Assignment: In the listing below, pick out lines with "bottle".

*** Data shown ***

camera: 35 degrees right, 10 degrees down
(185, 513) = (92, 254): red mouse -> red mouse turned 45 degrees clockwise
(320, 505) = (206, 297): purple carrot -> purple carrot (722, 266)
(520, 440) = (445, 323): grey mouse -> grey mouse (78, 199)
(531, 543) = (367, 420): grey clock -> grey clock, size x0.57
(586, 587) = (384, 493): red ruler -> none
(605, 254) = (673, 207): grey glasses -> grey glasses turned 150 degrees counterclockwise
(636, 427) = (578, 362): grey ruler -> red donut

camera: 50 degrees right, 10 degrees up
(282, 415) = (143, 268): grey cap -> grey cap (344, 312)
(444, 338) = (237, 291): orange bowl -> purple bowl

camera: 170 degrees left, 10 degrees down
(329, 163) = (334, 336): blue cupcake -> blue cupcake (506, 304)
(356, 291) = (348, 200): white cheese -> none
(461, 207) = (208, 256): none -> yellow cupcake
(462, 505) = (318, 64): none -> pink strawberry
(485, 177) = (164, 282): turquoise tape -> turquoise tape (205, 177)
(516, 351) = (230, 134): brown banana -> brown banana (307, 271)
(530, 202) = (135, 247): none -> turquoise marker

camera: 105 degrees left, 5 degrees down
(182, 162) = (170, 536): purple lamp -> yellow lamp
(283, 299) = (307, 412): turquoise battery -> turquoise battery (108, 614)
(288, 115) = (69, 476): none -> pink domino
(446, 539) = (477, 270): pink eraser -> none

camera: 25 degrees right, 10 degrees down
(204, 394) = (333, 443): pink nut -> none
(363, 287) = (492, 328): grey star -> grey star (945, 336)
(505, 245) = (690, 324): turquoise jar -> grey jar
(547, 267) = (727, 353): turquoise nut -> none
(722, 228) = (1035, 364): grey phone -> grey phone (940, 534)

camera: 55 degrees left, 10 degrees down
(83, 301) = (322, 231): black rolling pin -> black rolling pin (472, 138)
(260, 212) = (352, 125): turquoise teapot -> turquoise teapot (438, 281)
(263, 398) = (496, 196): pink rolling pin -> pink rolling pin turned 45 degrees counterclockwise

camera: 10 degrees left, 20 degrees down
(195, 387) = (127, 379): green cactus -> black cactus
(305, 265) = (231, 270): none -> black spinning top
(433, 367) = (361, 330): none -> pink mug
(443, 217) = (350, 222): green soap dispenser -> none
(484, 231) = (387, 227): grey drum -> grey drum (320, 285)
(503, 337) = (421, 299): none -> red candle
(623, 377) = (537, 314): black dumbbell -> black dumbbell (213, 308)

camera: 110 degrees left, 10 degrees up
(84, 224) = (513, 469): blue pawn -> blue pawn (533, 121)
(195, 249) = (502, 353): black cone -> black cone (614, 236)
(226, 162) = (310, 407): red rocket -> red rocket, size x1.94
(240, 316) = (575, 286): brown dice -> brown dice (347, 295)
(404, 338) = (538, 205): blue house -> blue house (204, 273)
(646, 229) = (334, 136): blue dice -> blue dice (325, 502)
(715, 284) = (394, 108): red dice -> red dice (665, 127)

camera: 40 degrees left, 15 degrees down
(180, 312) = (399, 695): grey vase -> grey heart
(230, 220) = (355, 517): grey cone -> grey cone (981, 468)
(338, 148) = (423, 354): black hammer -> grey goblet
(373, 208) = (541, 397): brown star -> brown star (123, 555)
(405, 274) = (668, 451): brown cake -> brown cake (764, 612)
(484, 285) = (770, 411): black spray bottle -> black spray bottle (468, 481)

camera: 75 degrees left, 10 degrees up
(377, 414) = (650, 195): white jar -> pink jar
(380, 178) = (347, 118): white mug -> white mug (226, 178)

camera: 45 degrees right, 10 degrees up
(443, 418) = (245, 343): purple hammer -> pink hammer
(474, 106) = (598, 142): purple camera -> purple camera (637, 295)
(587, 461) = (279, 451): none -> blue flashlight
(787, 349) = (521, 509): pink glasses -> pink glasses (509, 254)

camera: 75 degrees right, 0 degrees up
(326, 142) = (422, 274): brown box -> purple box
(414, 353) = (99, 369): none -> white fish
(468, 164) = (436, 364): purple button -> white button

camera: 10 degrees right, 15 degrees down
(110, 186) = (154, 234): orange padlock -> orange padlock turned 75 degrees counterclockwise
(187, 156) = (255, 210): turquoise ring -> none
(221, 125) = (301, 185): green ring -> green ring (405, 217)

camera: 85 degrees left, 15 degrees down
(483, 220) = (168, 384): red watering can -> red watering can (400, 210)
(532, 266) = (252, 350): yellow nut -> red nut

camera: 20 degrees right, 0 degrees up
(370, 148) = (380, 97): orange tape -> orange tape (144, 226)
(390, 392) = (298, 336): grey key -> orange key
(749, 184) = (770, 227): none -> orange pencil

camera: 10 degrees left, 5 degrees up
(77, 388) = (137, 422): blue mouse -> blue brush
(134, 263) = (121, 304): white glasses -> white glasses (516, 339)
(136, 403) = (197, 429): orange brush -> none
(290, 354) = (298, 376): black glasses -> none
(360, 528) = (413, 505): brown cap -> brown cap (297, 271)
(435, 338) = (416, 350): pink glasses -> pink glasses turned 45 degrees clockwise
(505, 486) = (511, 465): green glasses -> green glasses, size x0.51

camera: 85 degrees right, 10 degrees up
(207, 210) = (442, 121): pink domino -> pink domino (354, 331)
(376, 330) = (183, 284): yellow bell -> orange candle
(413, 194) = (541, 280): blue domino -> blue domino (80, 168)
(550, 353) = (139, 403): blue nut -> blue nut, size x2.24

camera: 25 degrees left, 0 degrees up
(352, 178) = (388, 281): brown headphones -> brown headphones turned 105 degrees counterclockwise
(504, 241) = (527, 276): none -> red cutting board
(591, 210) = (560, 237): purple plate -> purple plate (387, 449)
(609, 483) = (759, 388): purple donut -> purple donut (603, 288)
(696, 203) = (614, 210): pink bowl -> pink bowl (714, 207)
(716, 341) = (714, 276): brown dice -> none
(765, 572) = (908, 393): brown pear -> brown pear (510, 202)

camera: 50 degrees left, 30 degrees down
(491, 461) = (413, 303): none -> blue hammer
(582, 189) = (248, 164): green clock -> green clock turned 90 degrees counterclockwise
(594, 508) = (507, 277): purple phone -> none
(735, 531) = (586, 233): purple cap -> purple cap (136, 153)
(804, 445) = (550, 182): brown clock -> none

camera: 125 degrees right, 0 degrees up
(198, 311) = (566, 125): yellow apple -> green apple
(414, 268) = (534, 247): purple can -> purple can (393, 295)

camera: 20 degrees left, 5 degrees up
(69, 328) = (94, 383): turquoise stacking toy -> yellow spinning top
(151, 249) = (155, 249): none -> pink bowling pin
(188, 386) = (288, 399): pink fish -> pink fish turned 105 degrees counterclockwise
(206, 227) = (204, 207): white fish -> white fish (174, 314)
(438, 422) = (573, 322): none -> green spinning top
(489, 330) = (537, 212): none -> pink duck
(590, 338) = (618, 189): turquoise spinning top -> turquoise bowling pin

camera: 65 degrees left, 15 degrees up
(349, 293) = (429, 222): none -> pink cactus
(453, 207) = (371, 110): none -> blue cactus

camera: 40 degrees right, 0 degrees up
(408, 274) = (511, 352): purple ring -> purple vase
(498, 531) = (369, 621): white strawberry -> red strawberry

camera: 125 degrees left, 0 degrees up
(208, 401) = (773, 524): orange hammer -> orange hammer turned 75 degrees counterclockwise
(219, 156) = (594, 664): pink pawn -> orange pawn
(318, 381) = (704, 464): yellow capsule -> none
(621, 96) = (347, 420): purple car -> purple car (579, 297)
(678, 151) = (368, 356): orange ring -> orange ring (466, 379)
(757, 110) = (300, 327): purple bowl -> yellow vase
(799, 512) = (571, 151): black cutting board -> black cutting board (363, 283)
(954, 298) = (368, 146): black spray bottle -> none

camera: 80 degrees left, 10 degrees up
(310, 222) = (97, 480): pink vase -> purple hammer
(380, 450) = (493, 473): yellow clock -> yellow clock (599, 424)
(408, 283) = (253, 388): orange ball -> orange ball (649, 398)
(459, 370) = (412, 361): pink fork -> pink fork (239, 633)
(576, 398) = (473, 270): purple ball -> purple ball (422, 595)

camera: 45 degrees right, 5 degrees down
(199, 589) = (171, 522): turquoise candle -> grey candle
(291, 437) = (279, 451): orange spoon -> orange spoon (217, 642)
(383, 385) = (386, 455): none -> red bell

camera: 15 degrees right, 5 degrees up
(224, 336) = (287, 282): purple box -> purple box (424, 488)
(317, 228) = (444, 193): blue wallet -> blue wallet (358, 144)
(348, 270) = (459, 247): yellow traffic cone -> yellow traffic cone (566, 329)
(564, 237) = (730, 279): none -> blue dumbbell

*** End of Data shown ***

Output:
(484, 285) = (770, 411): black spray bottle -> black spray bottle (468, 481)
(954, 298) = (368, 146): black spray bottle -> none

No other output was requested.